Saved data entries:
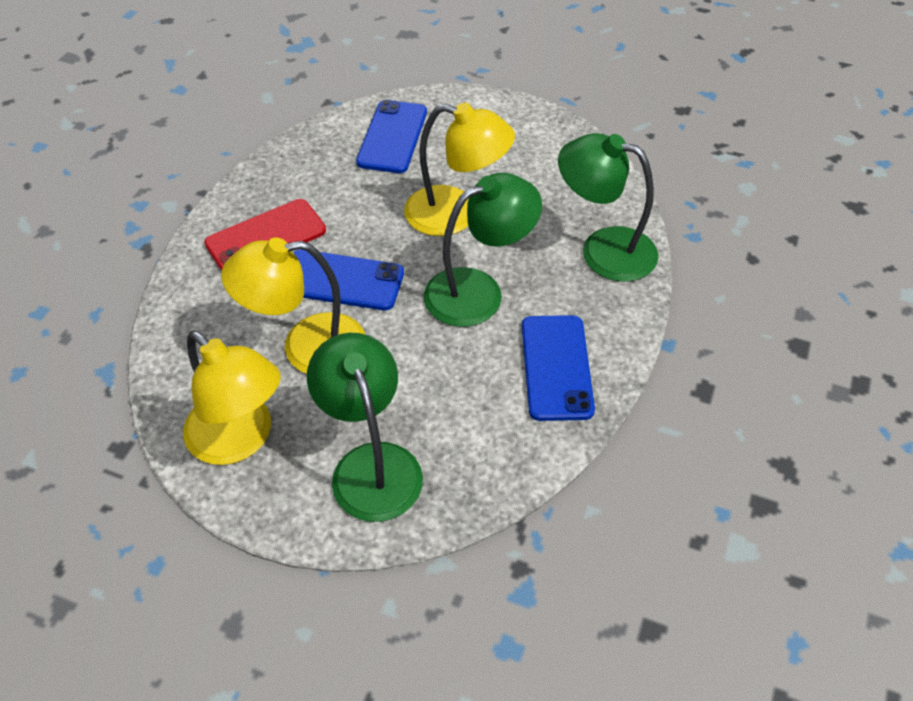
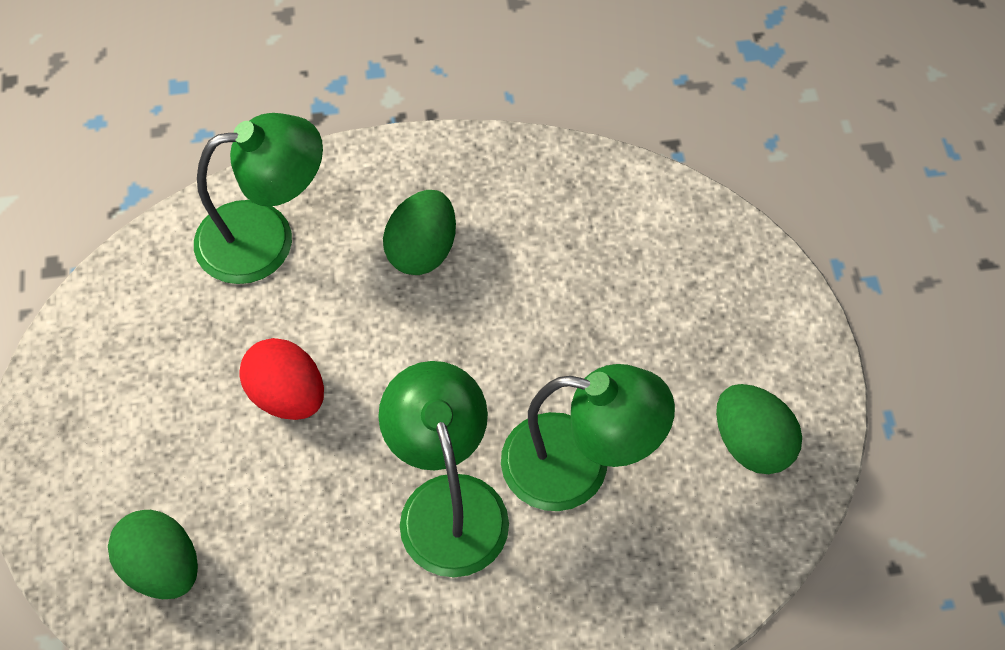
blue phone: 3 -> 0
green egg: 0 -> 3
red egg: 0 -> 1
red phone: 1 -> 0
yellow lamp: 3 -> 0

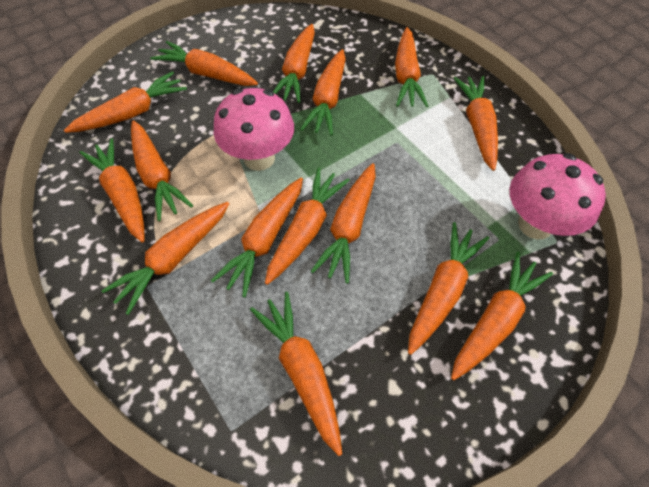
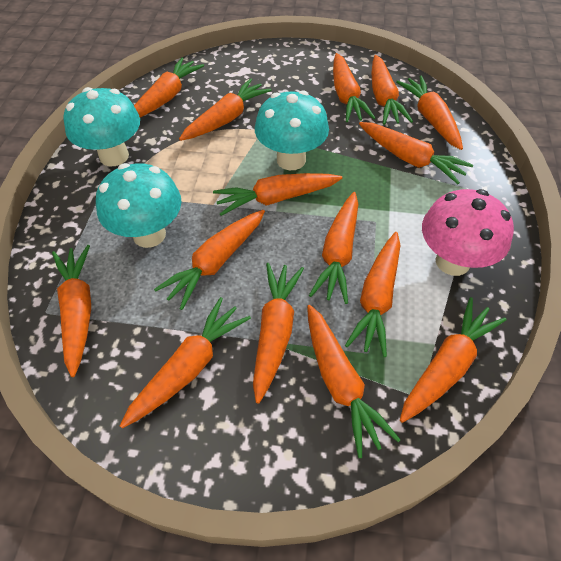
pink mushroom: 2 -> 1
turquoise mushroom: 0 -> 3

**Exercise objective:** Go through the lines above and count those with the string "mushroom". Reply with the count and nothing more.

**Output for this exercise:** 2